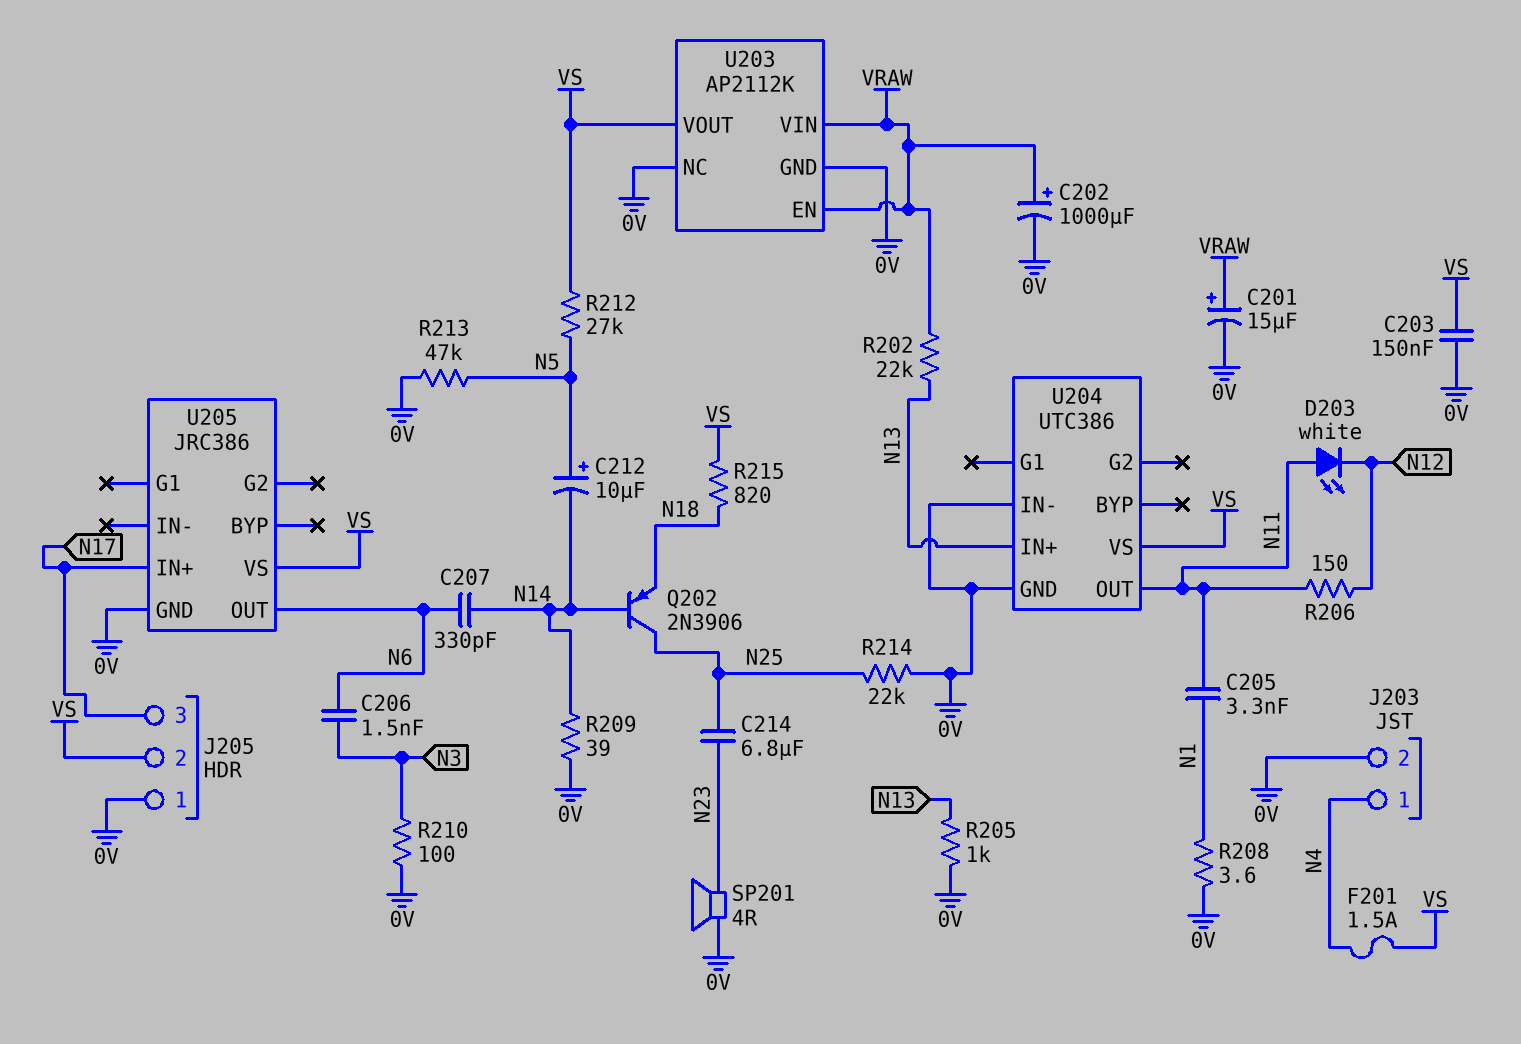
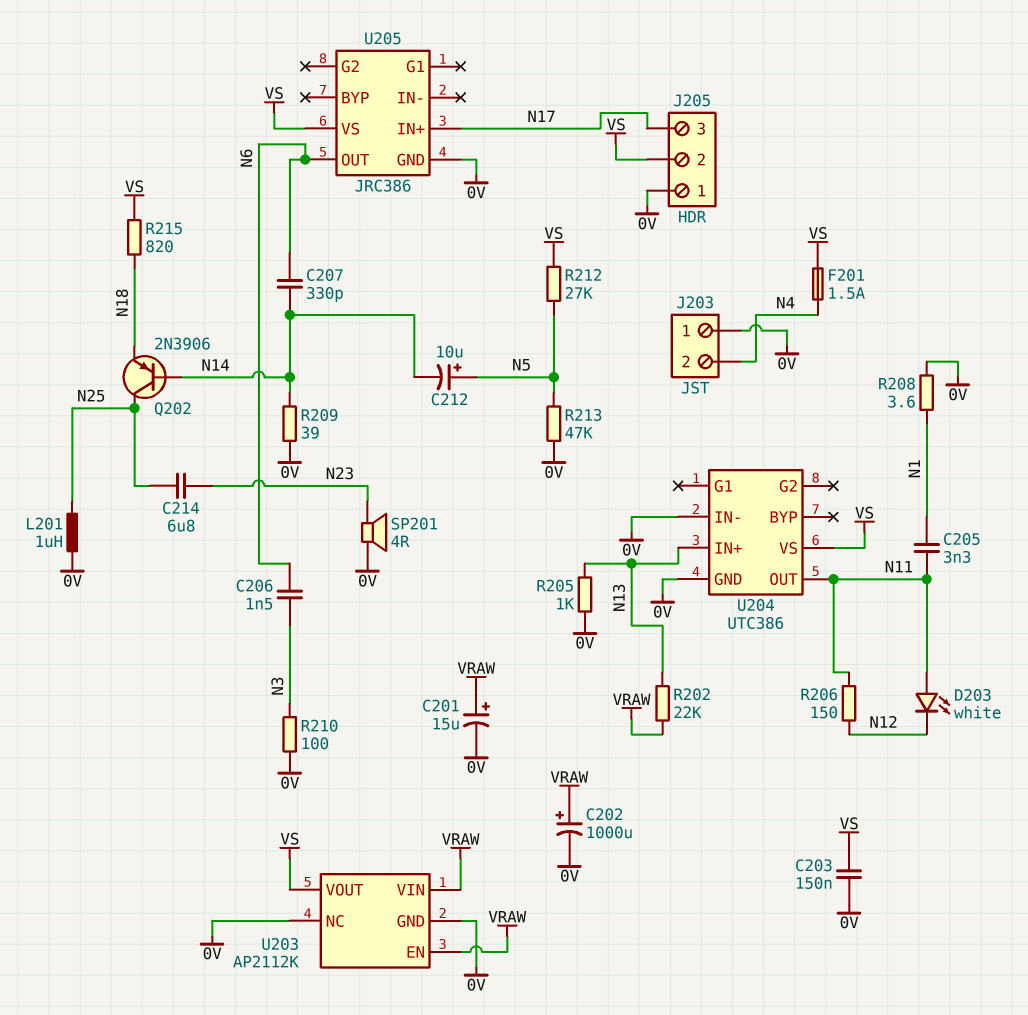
J203 pin 1: N4 -> 0V
J203 pin 2: 0V -> N4
L201: none -> 1uH (0V, N25)
R214: 22k (0V, N25) -> none

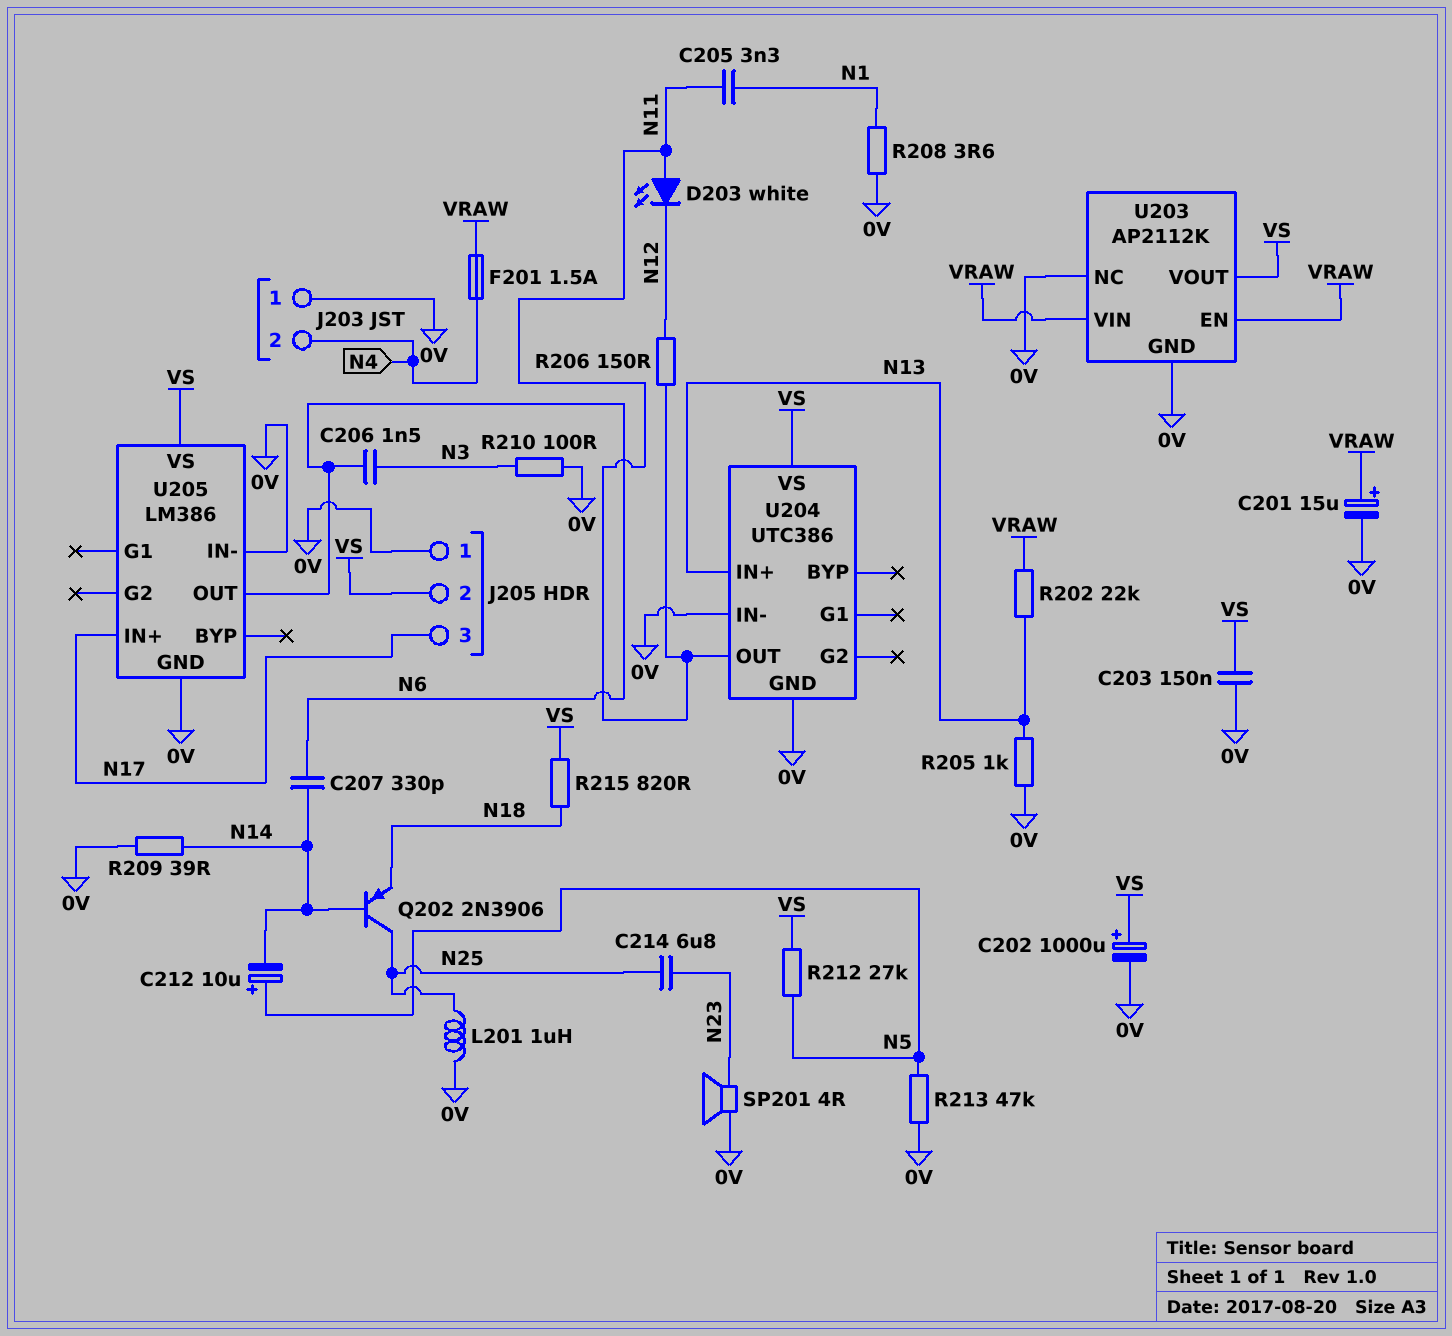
C202: 1000uF (plus VRAW, minus 0V) -> 1000uF (plus VS, minus 0V)
F201: 1.5A (N4, VS) -> 1.5A (N4, VRAW)
U205: JRC386 -> LM386
U205 pin IN-: none -> 0V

Task:
Your task is to copy each line of the entries that includes the word "none".

Reply:
L201: none -> 1uH (0V, N25)
R214: 22k (0V, N25) -> none
U205 pin IN-: none -> 0V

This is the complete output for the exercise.